Problem to work on: Pick out every line in the entries below that contains the string "grace", treating uppercase and lowercase as different, and copy each of those lines.

Stored records

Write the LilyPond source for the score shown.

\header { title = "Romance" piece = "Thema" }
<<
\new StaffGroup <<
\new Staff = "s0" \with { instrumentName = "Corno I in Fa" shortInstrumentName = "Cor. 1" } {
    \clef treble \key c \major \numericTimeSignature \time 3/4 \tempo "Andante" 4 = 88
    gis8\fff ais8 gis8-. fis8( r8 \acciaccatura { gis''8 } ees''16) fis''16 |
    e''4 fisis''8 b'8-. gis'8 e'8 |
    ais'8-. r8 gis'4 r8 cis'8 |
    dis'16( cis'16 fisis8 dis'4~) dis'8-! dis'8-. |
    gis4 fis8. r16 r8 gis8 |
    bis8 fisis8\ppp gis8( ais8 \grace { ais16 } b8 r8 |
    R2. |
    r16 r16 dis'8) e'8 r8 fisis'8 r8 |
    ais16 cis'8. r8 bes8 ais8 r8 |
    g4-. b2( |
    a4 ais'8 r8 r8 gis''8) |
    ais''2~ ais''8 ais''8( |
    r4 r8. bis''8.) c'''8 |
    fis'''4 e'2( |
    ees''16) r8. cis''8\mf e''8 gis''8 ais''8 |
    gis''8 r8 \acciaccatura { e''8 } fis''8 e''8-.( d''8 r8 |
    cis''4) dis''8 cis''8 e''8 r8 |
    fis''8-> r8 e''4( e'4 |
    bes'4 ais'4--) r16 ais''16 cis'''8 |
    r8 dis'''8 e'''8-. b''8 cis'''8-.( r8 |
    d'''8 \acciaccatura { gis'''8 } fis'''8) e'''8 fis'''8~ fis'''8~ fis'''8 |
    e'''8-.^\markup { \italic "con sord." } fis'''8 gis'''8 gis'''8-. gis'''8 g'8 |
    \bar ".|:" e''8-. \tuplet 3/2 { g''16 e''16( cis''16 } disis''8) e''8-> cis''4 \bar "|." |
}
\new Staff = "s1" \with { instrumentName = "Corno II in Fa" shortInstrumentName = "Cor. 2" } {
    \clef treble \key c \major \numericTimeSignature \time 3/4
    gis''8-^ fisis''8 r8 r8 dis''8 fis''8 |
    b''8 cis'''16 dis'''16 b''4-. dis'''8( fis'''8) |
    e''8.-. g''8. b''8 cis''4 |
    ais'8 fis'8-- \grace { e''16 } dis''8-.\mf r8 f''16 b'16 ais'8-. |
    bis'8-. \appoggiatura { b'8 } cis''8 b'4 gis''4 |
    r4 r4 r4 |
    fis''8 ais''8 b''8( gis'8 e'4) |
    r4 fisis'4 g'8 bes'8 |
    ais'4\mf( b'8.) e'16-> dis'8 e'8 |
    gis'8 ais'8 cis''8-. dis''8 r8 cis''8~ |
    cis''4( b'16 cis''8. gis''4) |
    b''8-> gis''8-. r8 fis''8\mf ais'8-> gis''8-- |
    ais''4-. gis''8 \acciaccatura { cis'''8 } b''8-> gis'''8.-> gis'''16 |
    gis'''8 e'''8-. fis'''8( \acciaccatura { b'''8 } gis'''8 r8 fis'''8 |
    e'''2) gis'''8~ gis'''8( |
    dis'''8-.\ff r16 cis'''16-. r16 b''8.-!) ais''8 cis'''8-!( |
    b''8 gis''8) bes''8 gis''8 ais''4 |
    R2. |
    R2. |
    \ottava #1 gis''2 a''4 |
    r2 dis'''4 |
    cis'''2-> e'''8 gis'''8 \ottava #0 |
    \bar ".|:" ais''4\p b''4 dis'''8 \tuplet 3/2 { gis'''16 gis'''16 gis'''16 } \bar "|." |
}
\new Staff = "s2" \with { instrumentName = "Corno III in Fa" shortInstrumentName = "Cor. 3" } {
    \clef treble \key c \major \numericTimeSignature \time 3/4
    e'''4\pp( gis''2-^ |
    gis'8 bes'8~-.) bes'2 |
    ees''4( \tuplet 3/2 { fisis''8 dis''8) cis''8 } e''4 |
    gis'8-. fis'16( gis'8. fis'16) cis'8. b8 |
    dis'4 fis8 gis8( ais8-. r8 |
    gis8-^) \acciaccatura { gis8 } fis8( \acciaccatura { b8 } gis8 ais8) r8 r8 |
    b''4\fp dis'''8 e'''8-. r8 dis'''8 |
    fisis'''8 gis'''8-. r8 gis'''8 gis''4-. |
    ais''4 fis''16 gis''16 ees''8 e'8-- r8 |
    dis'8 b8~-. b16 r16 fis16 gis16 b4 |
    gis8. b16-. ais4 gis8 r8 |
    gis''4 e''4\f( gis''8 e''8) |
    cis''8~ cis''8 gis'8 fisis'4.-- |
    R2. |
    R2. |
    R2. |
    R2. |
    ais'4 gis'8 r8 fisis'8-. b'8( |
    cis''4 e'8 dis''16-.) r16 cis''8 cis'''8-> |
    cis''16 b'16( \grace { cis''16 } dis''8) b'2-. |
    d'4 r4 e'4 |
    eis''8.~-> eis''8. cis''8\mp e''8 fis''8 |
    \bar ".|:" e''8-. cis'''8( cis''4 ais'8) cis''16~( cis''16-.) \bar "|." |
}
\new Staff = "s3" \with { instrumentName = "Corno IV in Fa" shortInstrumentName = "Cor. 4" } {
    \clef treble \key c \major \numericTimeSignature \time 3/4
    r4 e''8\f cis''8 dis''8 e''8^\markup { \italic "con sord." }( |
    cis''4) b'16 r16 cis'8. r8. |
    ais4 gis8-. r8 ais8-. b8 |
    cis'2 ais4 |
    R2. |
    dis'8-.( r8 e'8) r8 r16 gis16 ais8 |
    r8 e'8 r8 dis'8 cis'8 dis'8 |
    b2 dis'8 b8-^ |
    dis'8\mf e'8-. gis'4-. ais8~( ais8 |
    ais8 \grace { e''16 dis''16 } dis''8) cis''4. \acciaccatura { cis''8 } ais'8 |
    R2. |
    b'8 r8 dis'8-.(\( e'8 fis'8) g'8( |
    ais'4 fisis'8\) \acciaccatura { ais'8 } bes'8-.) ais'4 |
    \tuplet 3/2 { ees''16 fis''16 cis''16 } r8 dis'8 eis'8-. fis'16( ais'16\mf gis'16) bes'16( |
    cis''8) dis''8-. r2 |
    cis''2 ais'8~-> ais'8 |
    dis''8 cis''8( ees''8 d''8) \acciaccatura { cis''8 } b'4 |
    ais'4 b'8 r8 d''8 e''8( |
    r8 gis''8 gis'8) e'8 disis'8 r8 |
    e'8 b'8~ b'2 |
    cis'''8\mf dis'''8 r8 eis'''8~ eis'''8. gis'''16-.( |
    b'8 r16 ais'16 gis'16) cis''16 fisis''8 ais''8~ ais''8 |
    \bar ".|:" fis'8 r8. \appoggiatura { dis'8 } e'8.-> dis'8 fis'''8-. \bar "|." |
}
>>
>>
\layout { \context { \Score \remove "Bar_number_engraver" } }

Solution to this problem:
    bis8 fisis8\ppp gis8( ais8 \grace { ais16 } b8 r8 |
    ais'8 fis'8-- \grace { e''16 } dis''8-.\mf r8 f''16 b'16 ais'8-. |
    cis''16 b'16( \grace { cis''16 } dis''8) b'2-. |
    ais8 \grace { e''16 dis''16 } dis''8) cis''4. \acciaccatura { cis''8 } ais'8 |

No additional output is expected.